:: Material provided

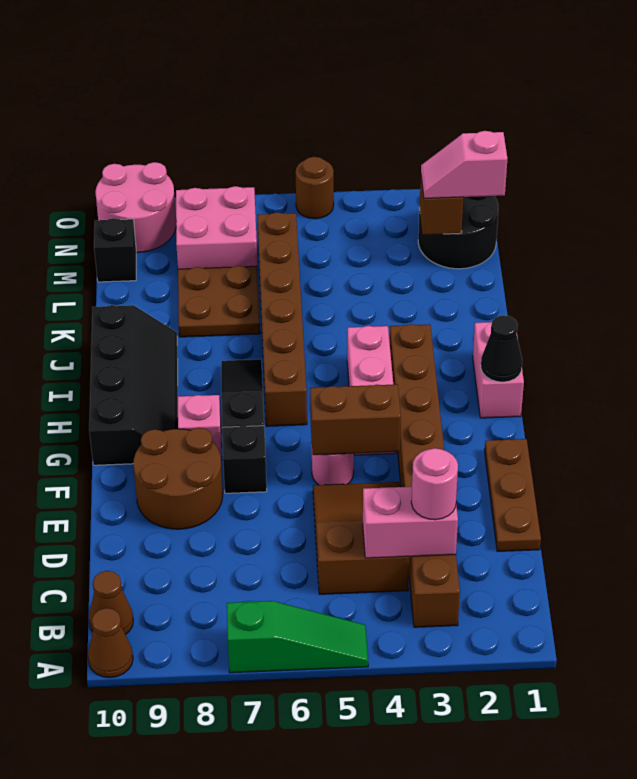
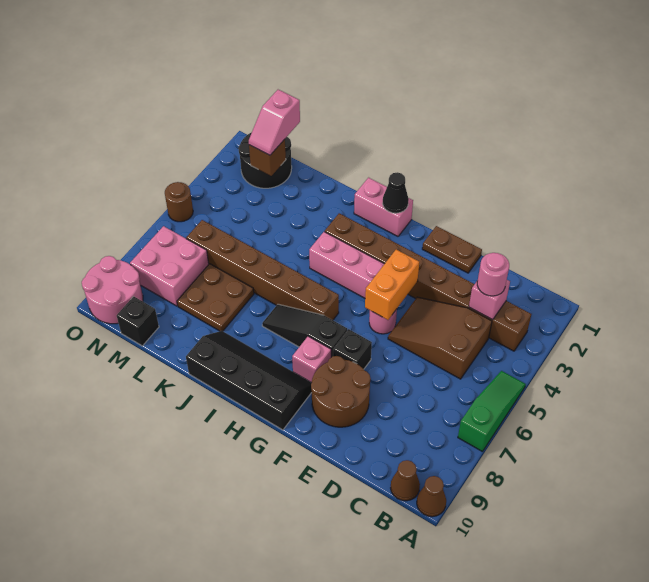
pink brick C3:C4 level 2 -> pink brick C3 level 2
brown plate D1:F1 level 1 -> brown plate E1:F1 level 1
brown brick F4:F5 level 2 -> orange brick F4:F5 level 2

::::

Please give back the data above word for word, with no pictures included.

— Solution —
pink brick C3:C4 level 2 -> pink brick C3 level 2
brown plate D1:F1 level 1 -> brown plate E1:F1 level 1
brown brick F4:F5 level 2 -> orange brick F4:F5 level 2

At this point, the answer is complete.